Drop all images. Then write out each line below exactly as given.

(Before-and-after change data)
***

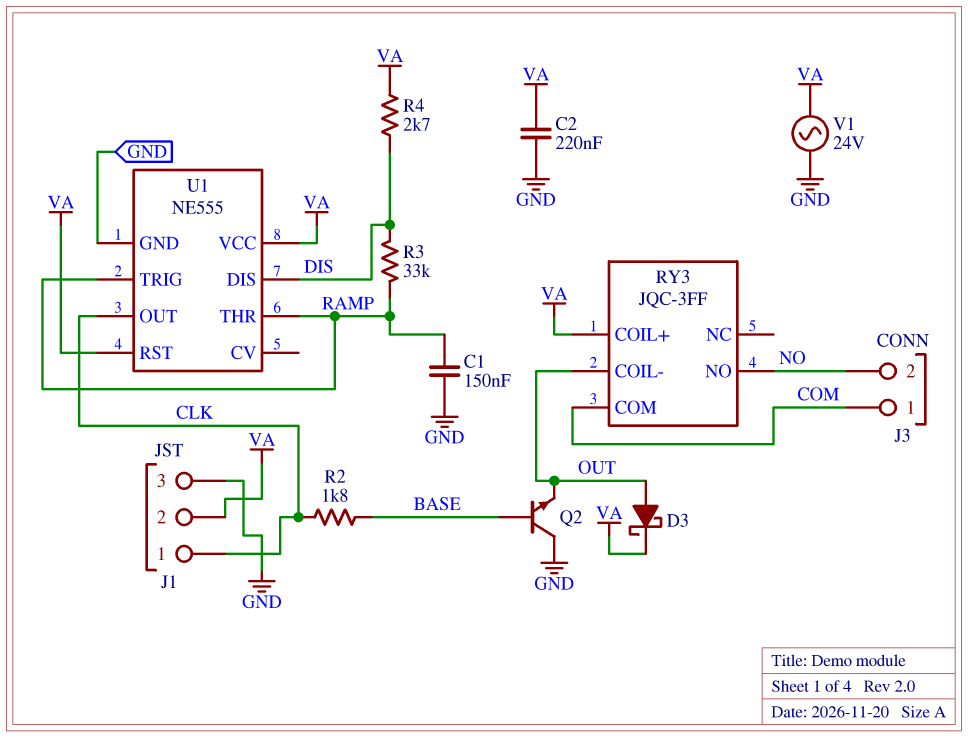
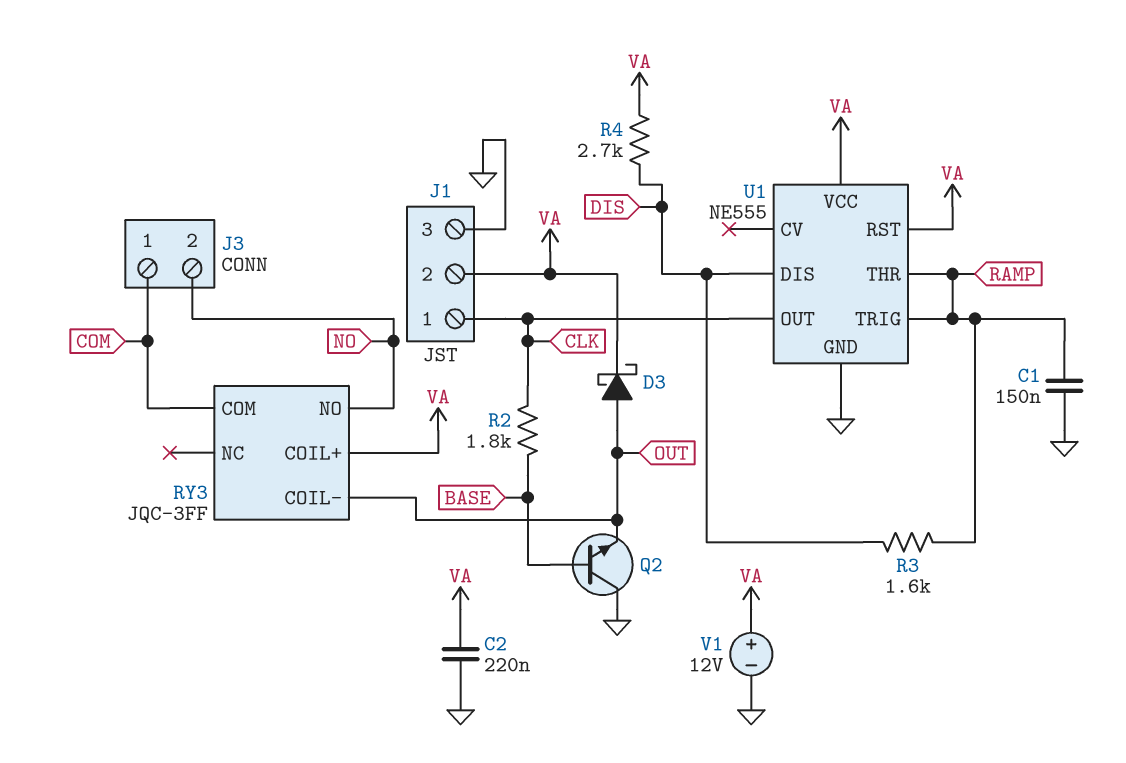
R3: 33k (DIS, RAMP) -> 1.6k (DIS, RAMP)
V1: AC 24V (GND, VA) -> 12V (plus VA, minus GND)

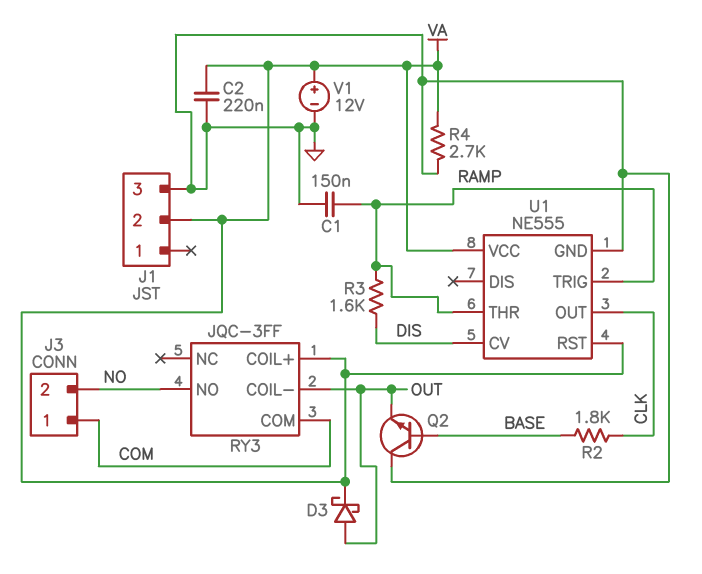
J1 pin 1: CLK -> none
R4: 2.7k (DIS, VA) -> 2.7k (GND, VA)
U1 pin CV: none -> DIS
U1 pin DIS: DIS -> none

***

Exercise response:
R3: 33k (DIS, RAMP) -> 1.6k (DIS, RAMP)
V1: AC 24V (GND, VA) -> 12V (plus VA, minus GND)

J1 pin 1: CLK -> none
R4: 2.7k (DIS, VA) -> 2.7k (GND, VA)
U1 pin CV: none -> DIS
U1 pin DIS: DIS -> none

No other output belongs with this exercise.